[COLLECTED DATA Boundary: Start]

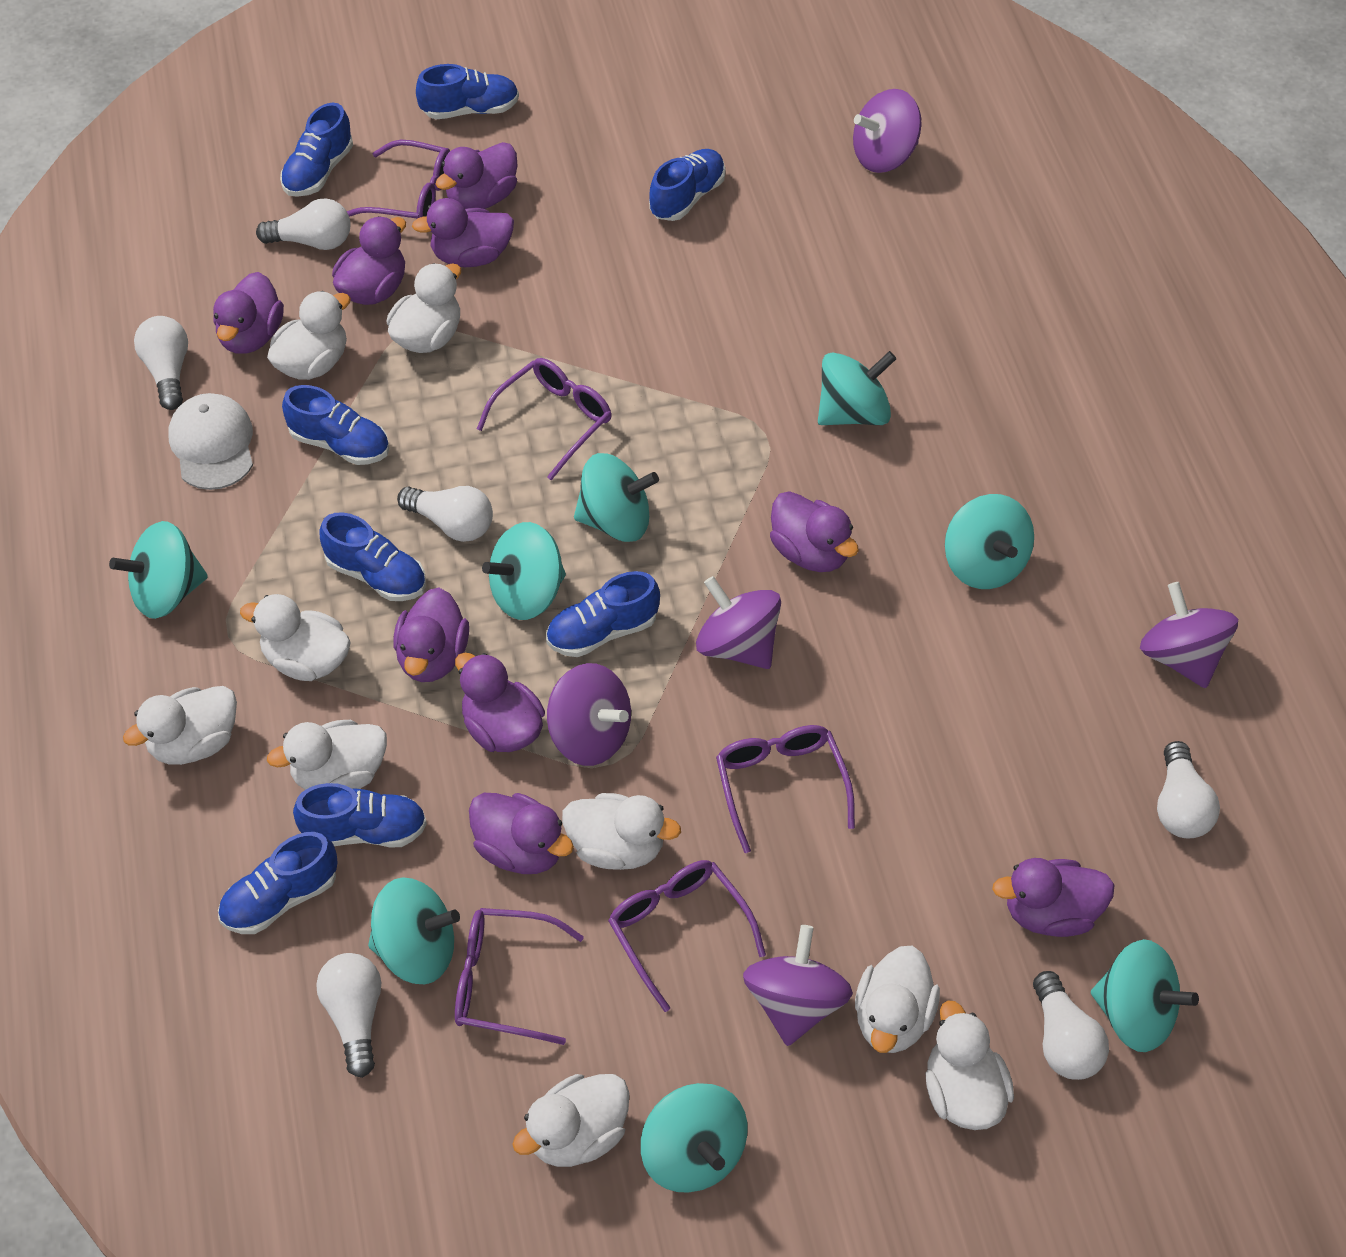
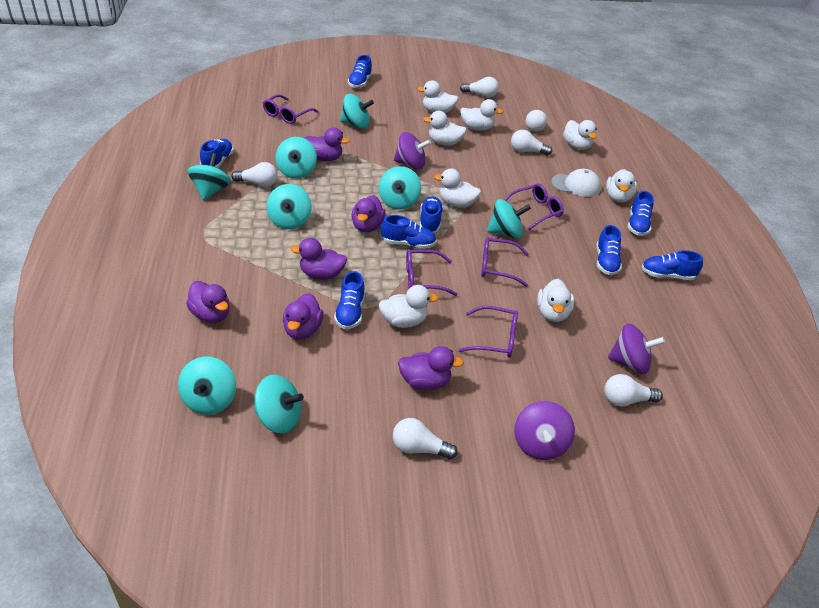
purple duck: 9 -> 6
purple spinning top: 5 -> 3
white duck: 9 -> 8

[COLLECTED DATA Boundary: End]

» ABOUT THIS EXERCISE
For this exercise, write the listing out again exactly, excluding all images.

» EXERCISE OUTPUT
purple duck: 9 -> 6
purple spinning top: 5 -> 3
white duck: 9 -> 8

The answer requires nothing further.